> _Exercise_
Could the entries below be reproduced exactly, with the images removed?
■ ■ ■ ■ ■
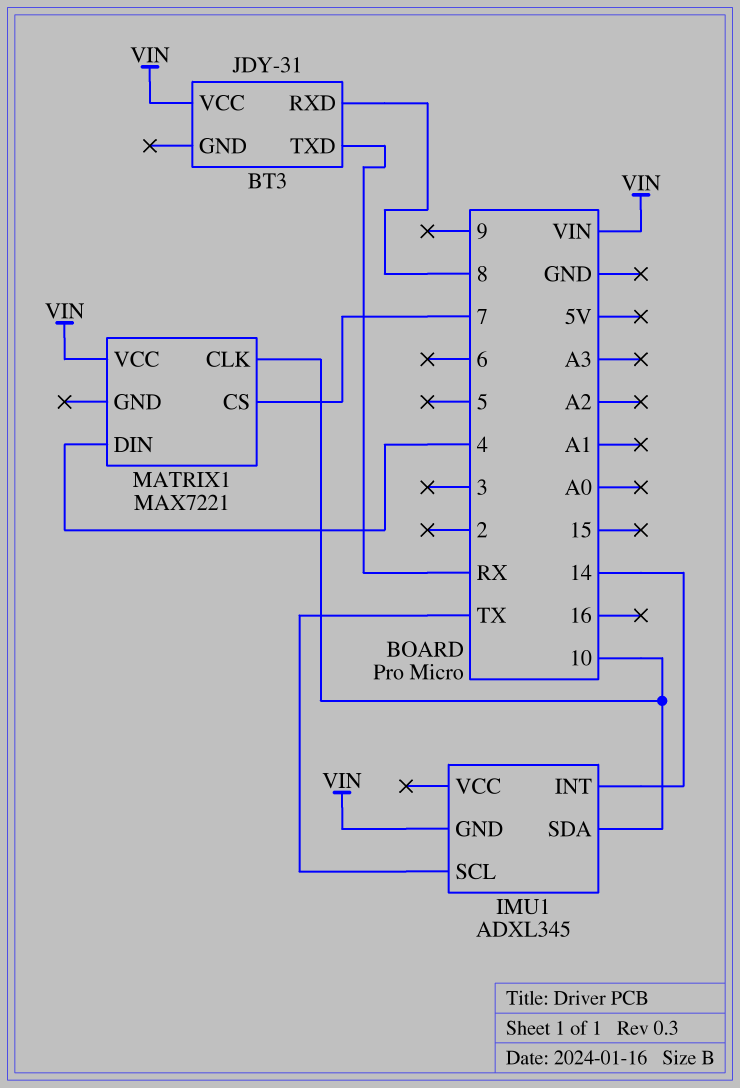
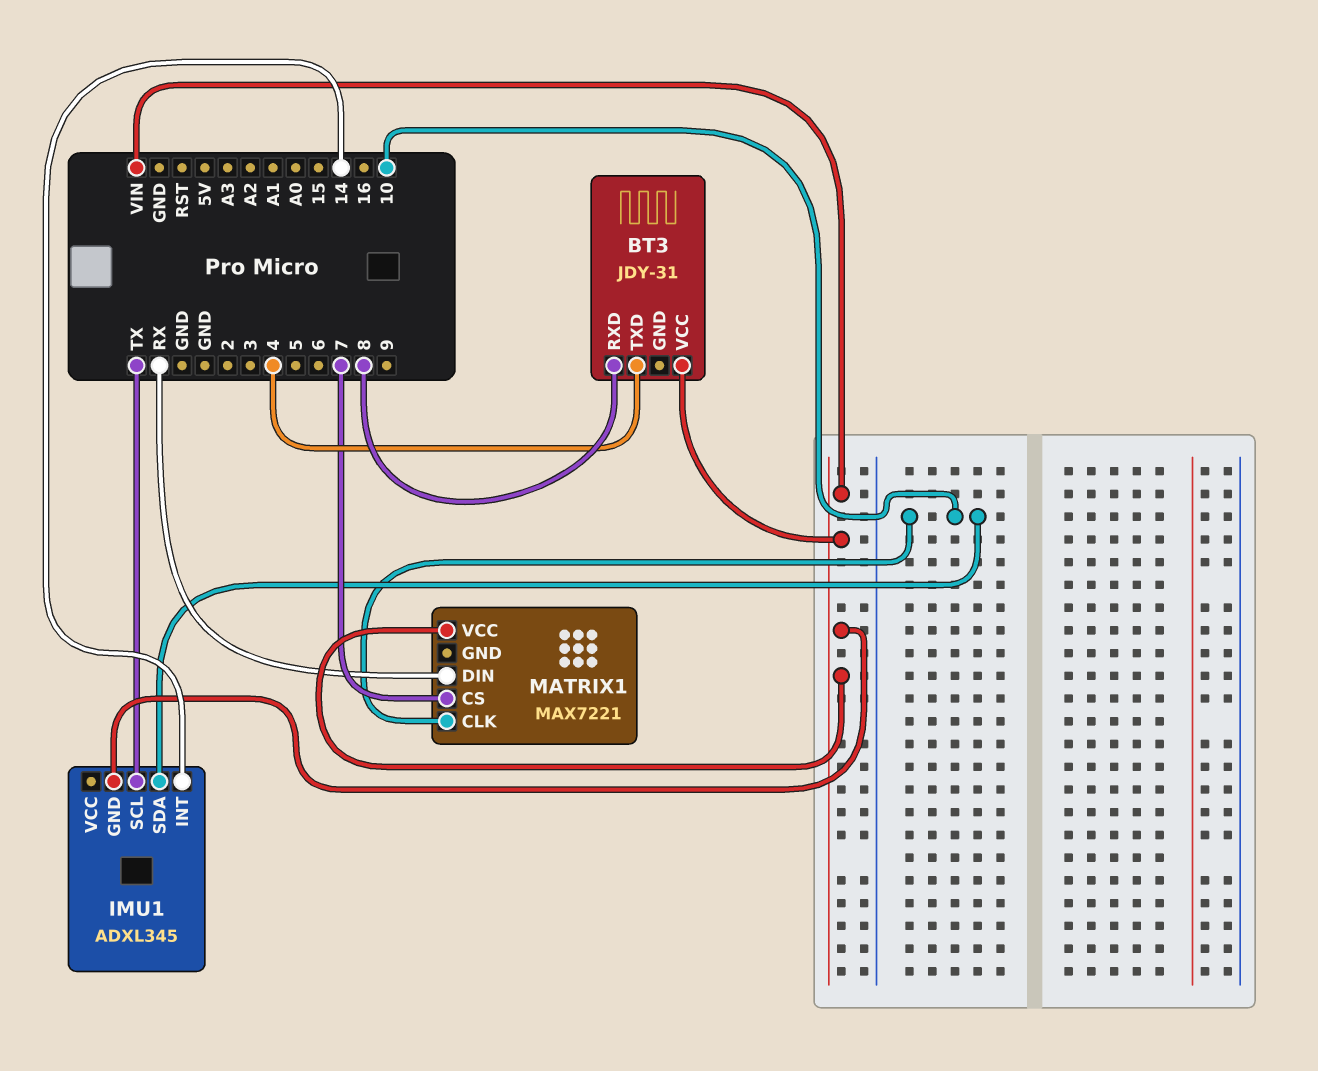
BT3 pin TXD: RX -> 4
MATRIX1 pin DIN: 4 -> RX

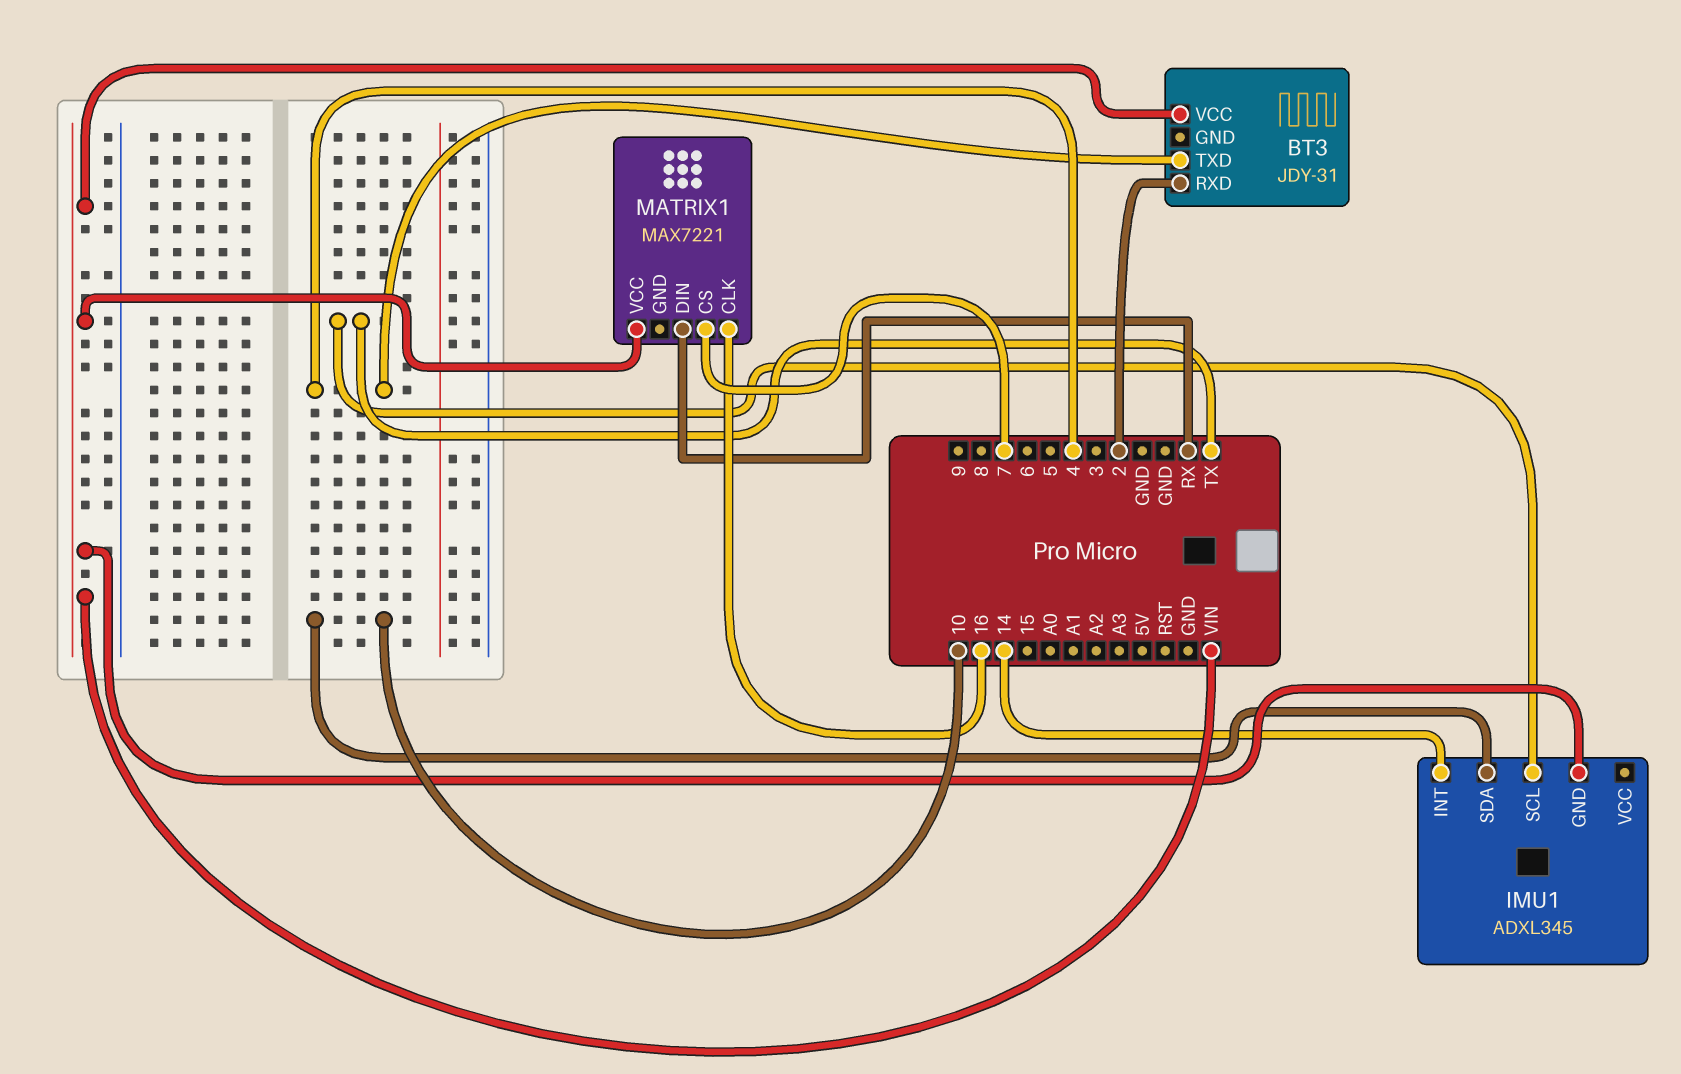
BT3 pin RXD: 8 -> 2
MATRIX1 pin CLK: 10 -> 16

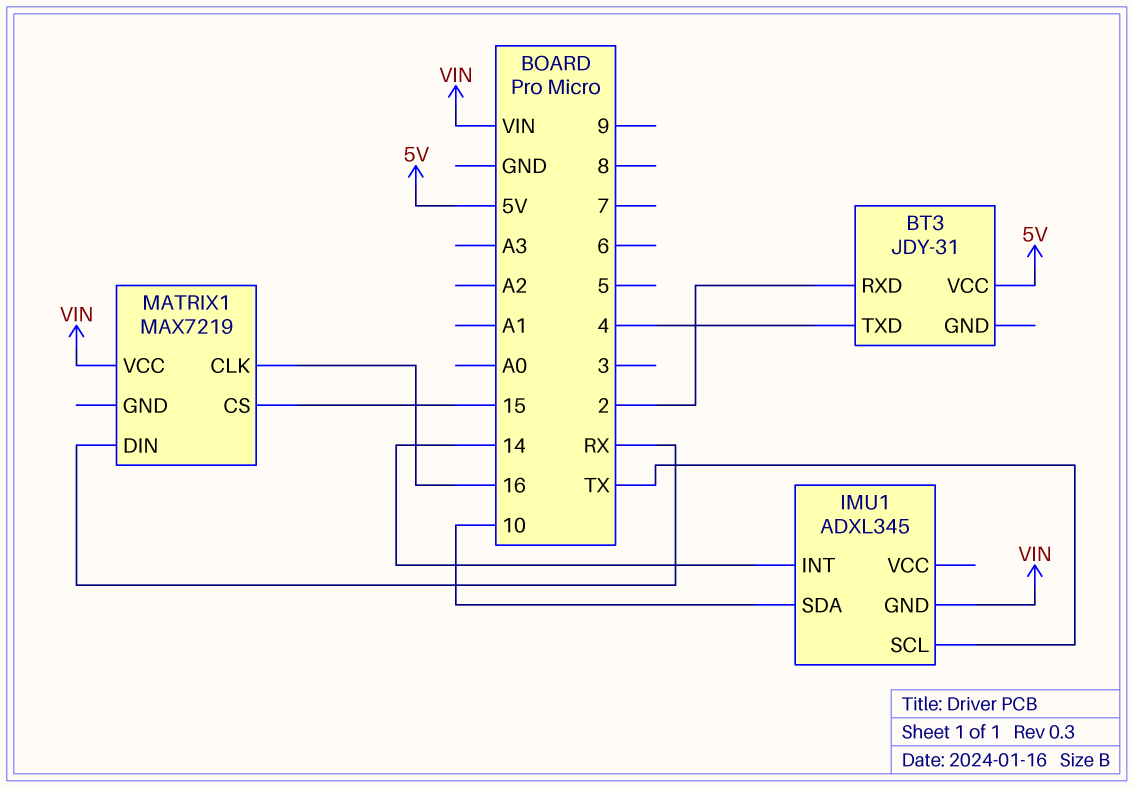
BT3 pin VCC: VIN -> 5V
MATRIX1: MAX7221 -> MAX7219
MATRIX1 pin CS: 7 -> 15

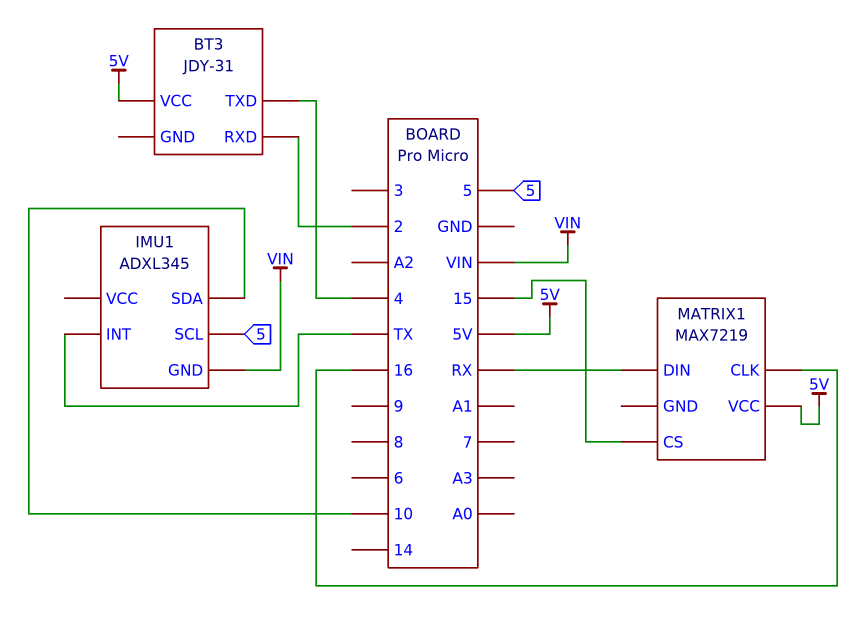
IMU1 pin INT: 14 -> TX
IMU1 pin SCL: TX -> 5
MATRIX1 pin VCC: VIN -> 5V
■ ■ ■ ■ ■
> _Result for this task_
BT3 pin TXD: RX -> 4
MATRIX1 pin DIN: 4 -> RX

BT3 pin RXD: 8 -> 2
MATRIX1 pin CLK: 10 -> 16

BT3 pin VCC: VIN -> 5V
MATRIX1: MAX7221 -> MAX7219
MATRIX1 pin CS: 7 -> 15

IMU1 pin INT: 14 -> TX
IMU1 pin SCL: TX -> 5
MATRIX1 pin VCC: VIN -> 5V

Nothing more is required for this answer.